##### GIVEN RECORDS
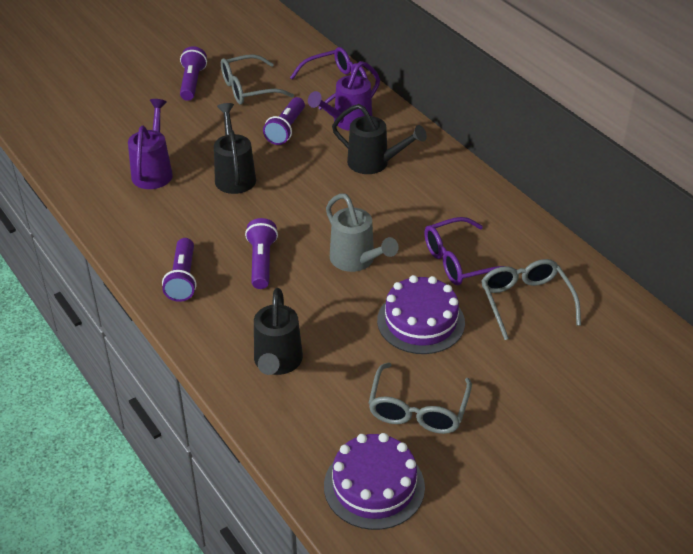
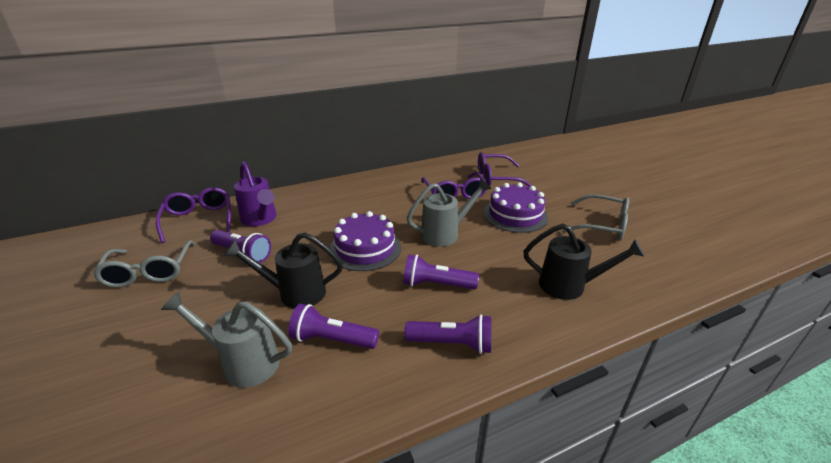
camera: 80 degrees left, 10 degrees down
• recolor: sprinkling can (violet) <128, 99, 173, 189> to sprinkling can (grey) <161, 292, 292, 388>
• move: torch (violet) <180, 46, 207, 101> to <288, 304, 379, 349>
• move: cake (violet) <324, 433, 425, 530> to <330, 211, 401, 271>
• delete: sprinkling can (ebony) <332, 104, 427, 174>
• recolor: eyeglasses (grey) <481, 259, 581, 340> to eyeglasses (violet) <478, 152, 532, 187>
##########
> [WHAT YOU NEED TO DO]:
Set down exactly what runs from the line containing "304, 379, 349>" through the last line above, both lines included.

> [OUTPUT FOR THIS TASK]:
• move: torch (violet) <180, 46, 207, 101> to <288, 304, 379, 349>
• move: cake (violet) <324, 433, 425, 530> to <330, 211, 401, 271>
• delete: sprinkling can (ebony) <332, 104, 427, 174>
• recolor: eyeglasses (grey) <481, 259, 581, 340> to eyeglasses (violet) <478, 152, 532, 187>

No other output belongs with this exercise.